INPUT DATA
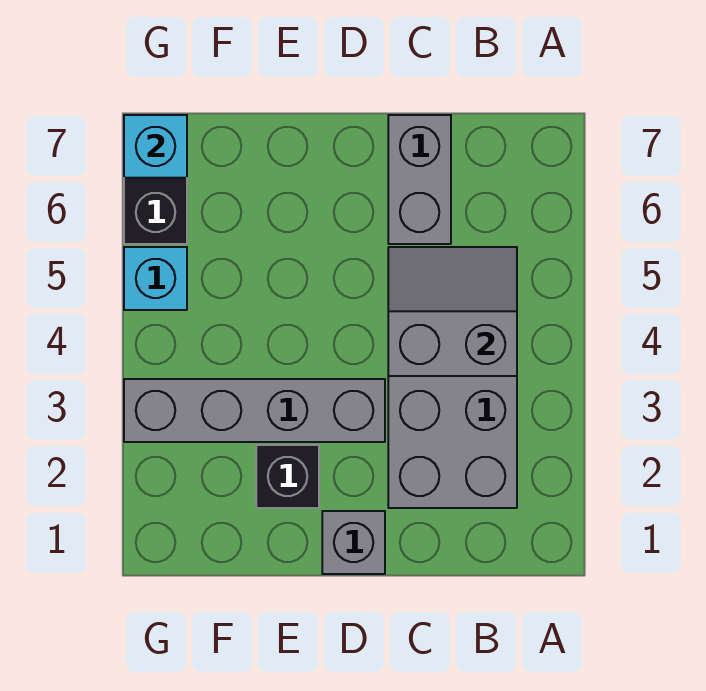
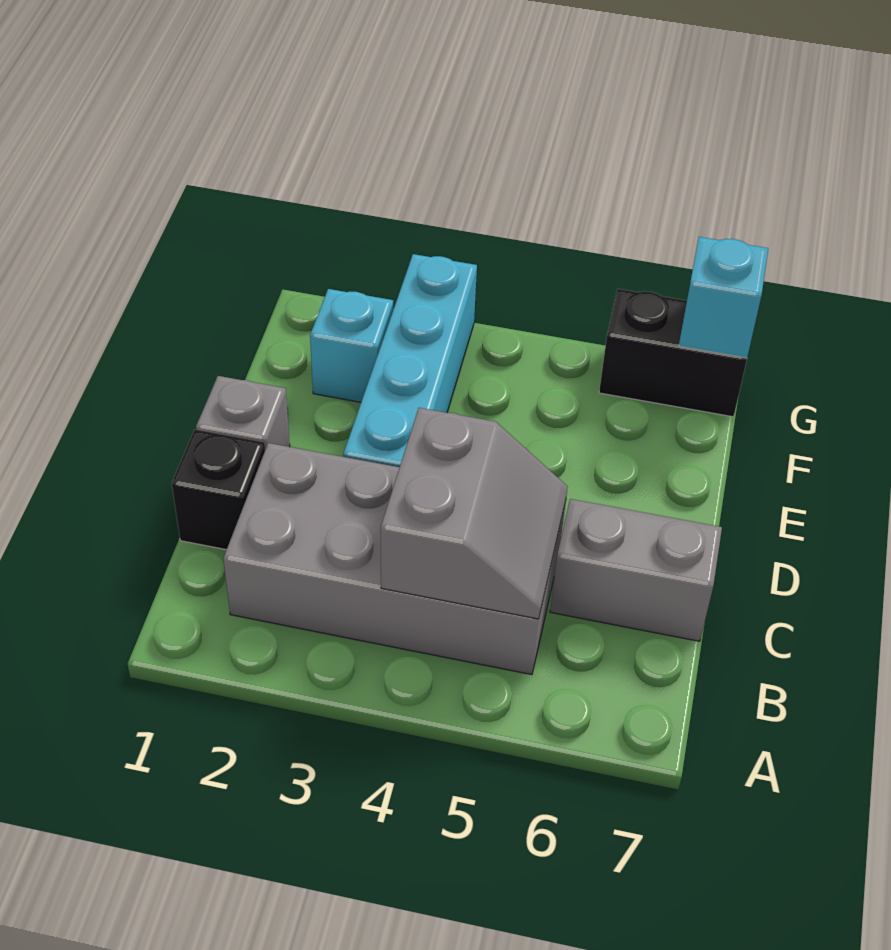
grey brick D3:G3 level 1 -> cyan brick D3:G3 level 1
black brick E2 level 1 -> black brick C1 level 1
cyan brick G5 level 1 -> cyan brick F2 level 1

YOUR ASSIGNMENT
Take the lines above from the one holding "black brick E2" to the last and output them exactly.

RESPONSE BELOW
black brick E2 level 1 -> black brick C1 level 1
cyan brick G5 level 1 -> cyan brick F2 level 1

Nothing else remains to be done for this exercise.